[[ INFORMATION SHOWN, beginning ]]

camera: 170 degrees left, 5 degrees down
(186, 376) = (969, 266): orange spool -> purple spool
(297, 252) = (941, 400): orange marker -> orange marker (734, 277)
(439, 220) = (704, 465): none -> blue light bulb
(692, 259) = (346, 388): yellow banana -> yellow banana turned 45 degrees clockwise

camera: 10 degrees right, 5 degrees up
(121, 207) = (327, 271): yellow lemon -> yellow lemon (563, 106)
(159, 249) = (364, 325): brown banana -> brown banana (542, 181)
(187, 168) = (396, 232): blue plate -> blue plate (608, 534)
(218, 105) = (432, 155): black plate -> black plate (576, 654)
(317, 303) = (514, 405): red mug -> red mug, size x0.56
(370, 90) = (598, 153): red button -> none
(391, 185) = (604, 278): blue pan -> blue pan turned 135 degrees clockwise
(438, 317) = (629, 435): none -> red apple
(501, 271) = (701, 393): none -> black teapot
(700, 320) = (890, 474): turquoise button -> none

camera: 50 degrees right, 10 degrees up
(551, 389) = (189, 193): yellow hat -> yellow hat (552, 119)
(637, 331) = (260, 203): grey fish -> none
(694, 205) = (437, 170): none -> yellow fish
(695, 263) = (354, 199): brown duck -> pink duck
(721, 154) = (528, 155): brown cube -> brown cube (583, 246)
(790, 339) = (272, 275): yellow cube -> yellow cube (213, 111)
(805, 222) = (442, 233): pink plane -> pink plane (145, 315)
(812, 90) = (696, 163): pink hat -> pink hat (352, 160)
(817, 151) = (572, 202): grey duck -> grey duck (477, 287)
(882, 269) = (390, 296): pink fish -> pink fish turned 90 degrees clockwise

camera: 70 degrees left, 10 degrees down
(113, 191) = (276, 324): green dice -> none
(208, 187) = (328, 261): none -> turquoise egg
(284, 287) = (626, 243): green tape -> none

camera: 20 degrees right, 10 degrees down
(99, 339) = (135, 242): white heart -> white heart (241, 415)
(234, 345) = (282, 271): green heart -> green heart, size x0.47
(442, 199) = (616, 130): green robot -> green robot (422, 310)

[[ INFORMATION SHOWN, end ]]

Only one number is wanted: how many lines of the listing above hold the word "plate".

2